## start

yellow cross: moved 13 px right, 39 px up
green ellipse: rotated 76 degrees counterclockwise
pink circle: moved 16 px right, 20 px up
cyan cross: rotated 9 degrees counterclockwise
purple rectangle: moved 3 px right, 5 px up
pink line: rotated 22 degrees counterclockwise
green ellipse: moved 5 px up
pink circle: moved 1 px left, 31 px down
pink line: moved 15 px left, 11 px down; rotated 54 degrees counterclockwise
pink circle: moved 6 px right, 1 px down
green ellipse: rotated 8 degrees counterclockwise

## end
## start

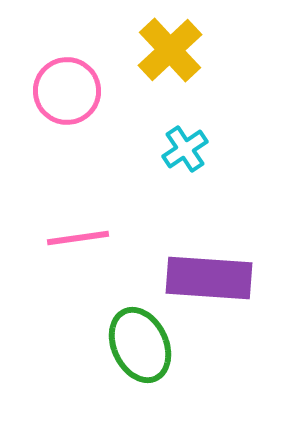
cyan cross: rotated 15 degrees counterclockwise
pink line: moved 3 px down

## end
## start

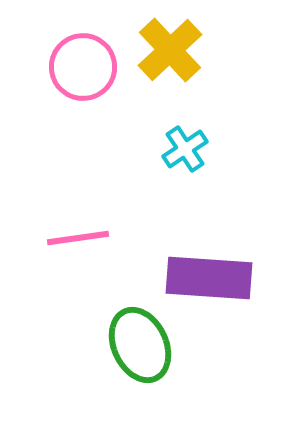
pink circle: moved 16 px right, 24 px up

## end

Rename "pink circle" to "orange circle" in the rows from the line with "yellow cross: moved 13 px right, 39 px up" to the line with "green ellipse: rotated 8", and give those lines again with nothing else changed.

yellow cross: moved 13 px right, 39 px up
green ellipse: rotated 76 degrees counterclockwise
orange circle: moved 16 px right, 20 px up
cyan cross: rotated 9 degrees counterclockwise
purple rectangle: moved 3 px right, 5 px up
pink line: rotated 22 degrees counterclockwise
green ellipse: moved 5 px up
orange circle: moved 1 px left, 31 px down
pink line: moved 15 px left, 11 px down; rotated 54 degrees counterclockwise
orange circle: moved 6 px right, 1 px down
green ellipse: rotated 8 degrees counterclockwise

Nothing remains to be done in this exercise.